**Exercise instructions:**
Search the records for the string "bulb", then copy each line where it appears.

**Material provided:**

------------

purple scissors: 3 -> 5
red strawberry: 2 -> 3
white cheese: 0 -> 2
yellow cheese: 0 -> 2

------------

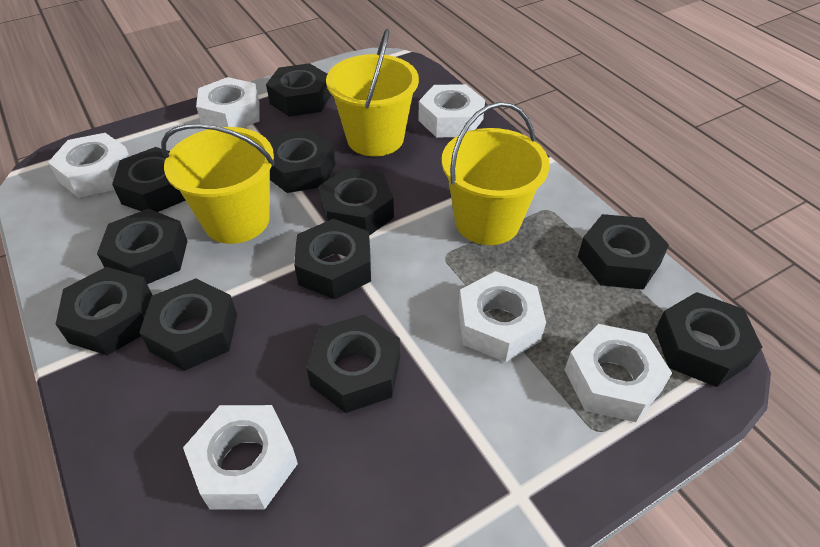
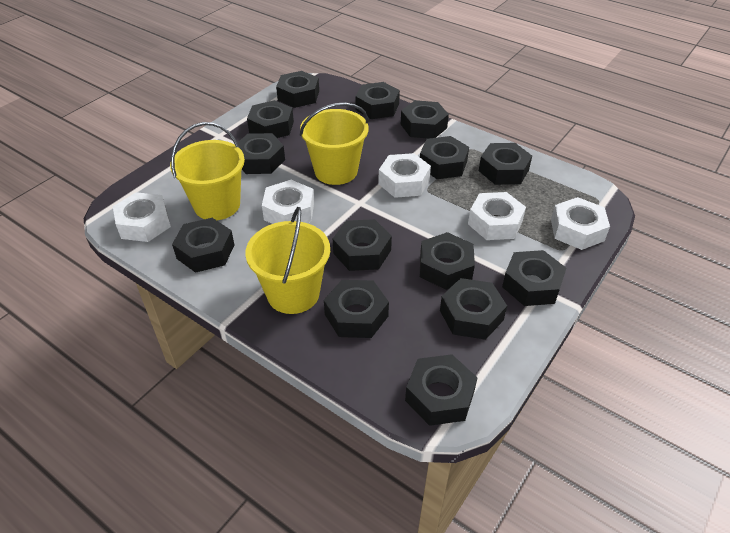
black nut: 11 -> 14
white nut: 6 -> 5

------------

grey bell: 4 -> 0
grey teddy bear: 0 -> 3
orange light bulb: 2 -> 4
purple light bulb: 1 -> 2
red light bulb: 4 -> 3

------------

**Output for this exercise:**
orange light bulb: 2 -> 4
purple light bulb: 1 -> 2
red light bulb: 4 -> 3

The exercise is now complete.